:: What to work on ::
Each line from the one containing "(116, 218) |" to the end of the entries below must be restated exactly, and no other line should appear.

[Records for processing — start]

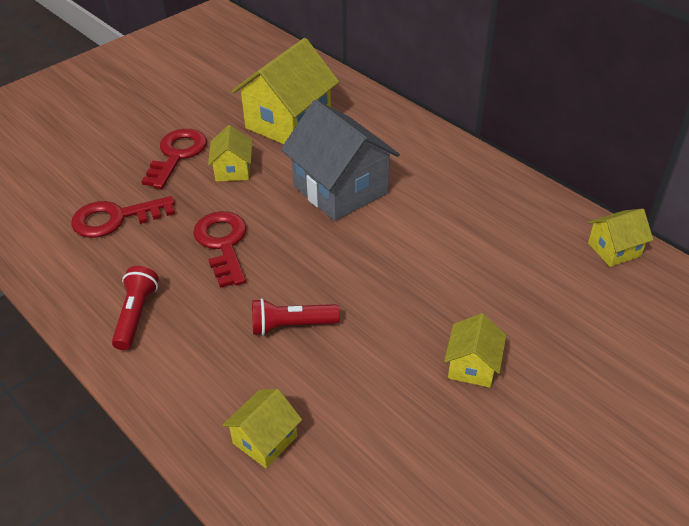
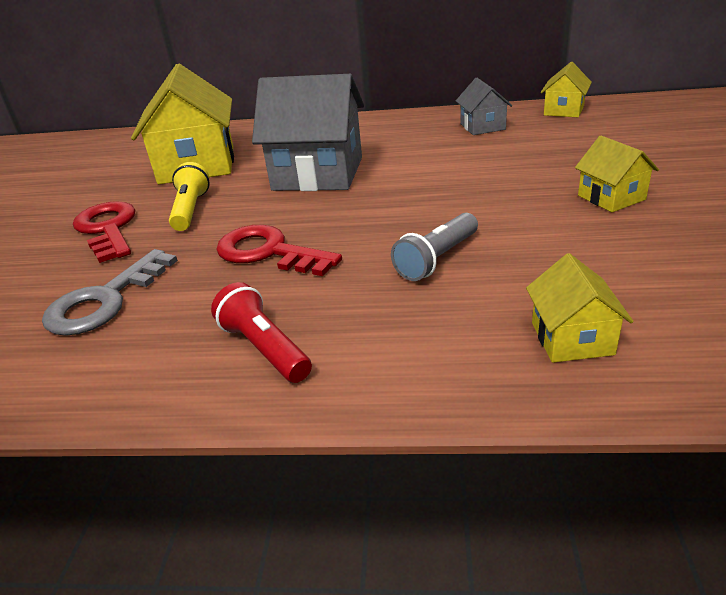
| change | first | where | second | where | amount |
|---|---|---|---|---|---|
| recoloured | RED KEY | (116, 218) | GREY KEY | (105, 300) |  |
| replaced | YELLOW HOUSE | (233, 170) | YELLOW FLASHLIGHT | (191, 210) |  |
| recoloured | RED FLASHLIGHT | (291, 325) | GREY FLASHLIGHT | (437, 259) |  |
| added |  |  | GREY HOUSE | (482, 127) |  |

[Records for processing — finish]

:: Response ::
| recoloured | RED KEY | (116, 218) | GREY KEY | (105, 300) |  |
| replaced | YELLOW HOUSE | (233, 170) | YELLOW FLASHLIGHT | (191, 210) |  |
| recoloured | RED FLASHLIGHT | (291, 325) | GREY FLASHLIGHT | (437, 259) |  |
| added |  |  | GREY HOUSE | (482, 127) |  |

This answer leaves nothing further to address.